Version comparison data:

##########

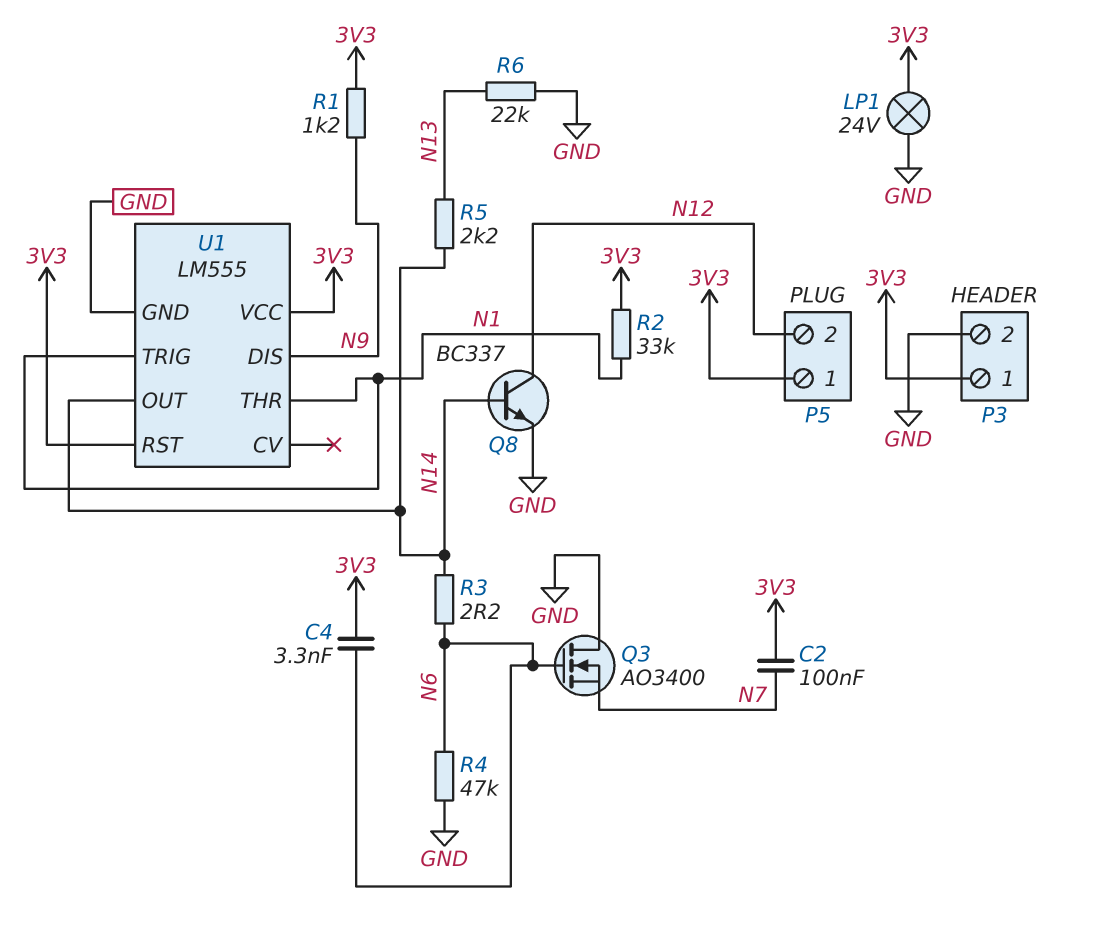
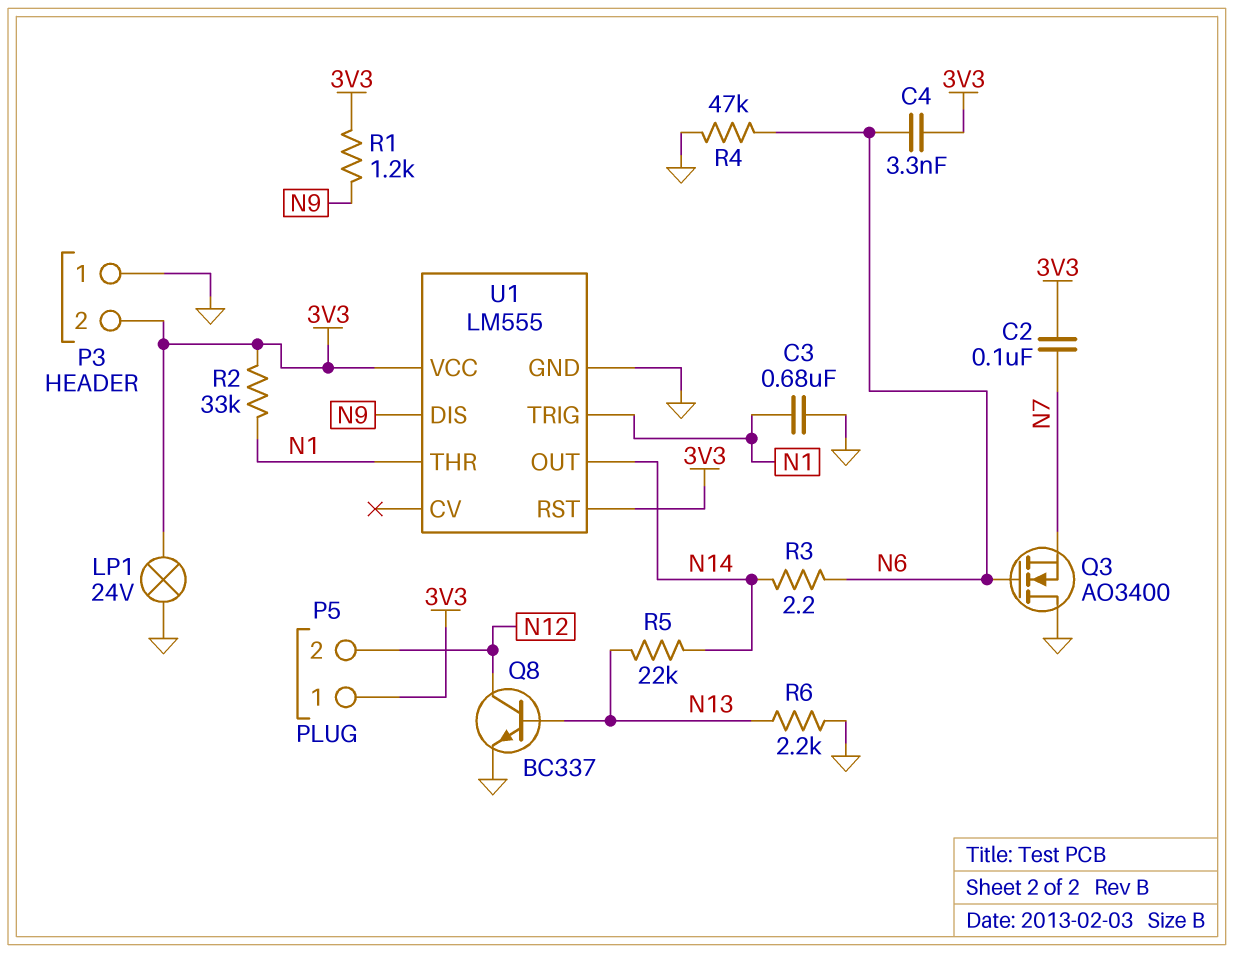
C3: none -> 680nF (GND, N1)
P3 pin 1: 3V3 -> GND
P3 pin 2: GND -> 3V3
Q8: NPN BC337 (B N14, C N12, E GND) -> NPN BC337 (B N13, C N12, E GND)
R5: 2.2k (N13, N14) -> 22k (N13, N14)
R6: 22k (GND, N13) -> 2.2k (GND, N13)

##########

■ Activity: Your answer must be an exact reproduction of all entries, containing no pictures.

■ Result of the exercise:
C3: none -> 680nF (GND, N1)
P3 pin 1: 3V3 -> GND
P3 pin 2: GND -> 3V3
Q8: NPN BC337 (B N14, C N12, E GND) -> NPN BC337 (B N13, C N12, E GND)
R5: 2.2k (N13, N14) -> 22k (N13, N14)
R6: 22k (GND, N13) -> 2.2k (GND, N13)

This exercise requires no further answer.